## Try it
Omit every picture, and retype the lines that run from the beginning of the data below through the line containing "85 60 degrees counterclockwise", inclusive.

Data for this task Block Start

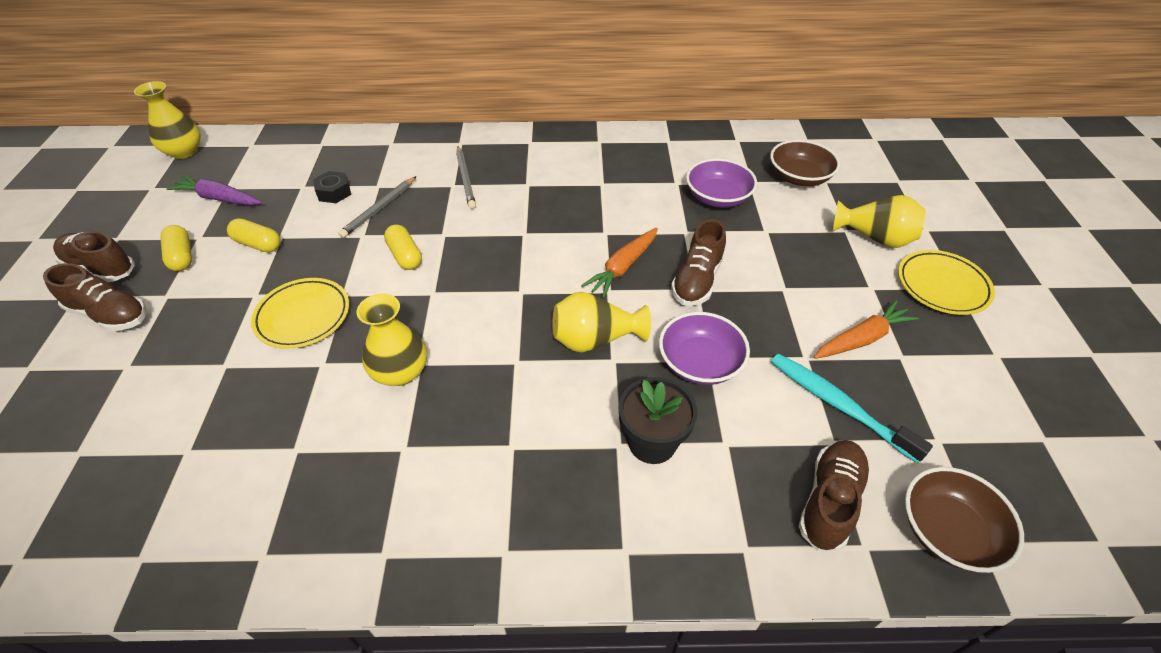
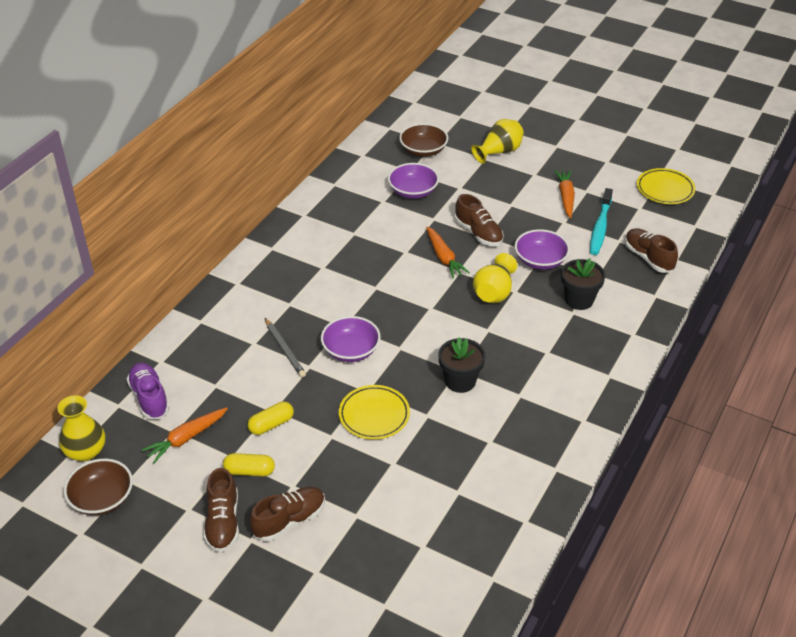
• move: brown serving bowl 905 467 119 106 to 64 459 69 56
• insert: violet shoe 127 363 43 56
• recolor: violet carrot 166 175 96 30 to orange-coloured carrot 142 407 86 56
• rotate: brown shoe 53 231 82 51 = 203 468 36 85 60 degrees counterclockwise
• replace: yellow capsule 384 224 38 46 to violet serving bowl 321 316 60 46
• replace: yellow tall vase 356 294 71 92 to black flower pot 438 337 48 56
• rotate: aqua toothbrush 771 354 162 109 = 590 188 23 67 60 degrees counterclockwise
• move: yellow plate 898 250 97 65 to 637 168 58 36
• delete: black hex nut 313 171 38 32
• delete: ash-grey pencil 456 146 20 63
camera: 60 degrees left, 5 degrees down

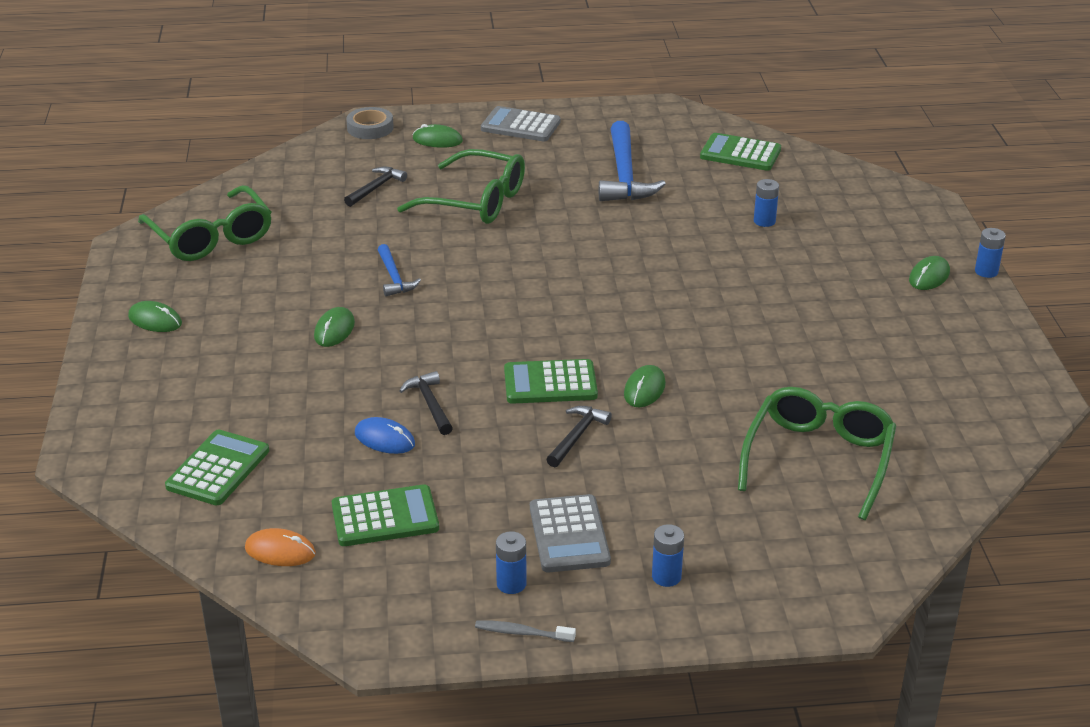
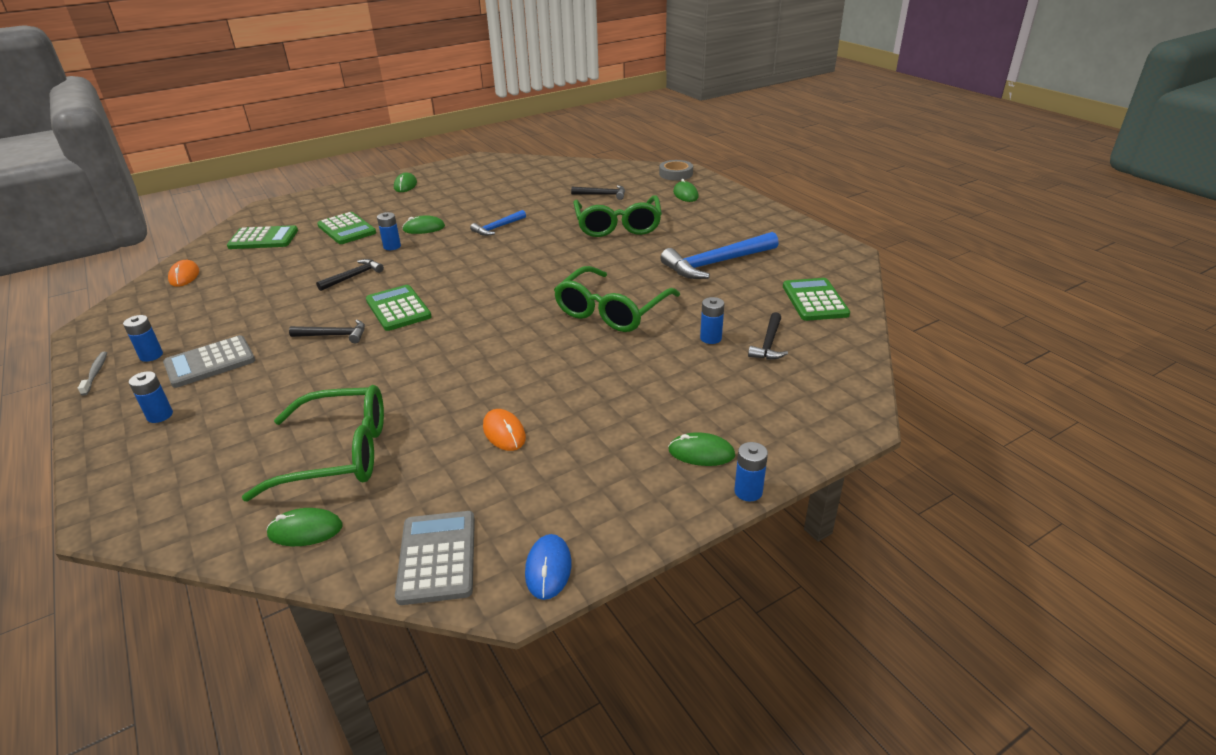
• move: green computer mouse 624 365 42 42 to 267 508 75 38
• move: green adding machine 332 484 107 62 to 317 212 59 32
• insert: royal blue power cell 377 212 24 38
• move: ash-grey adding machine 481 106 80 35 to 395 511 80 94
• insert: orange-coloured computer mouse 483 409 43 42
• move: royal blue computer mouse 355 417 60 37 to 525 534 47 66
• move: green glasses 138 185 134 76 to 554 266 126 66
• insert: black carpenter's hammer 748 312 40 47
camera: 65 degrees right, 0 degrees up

Data for this task Block End

## Written response
• move: brown serving bowl 905 467 119 106 to 64 459 69 56
• insert: violet shoe 127 363 43 56
• recolor: violet carrot 166 175 96 30 to orange-coloured carrot 142 407 86 56
• rotate: brown shoe 53 231 82 51 = 203 468 36 85 60 degrees counterclockwise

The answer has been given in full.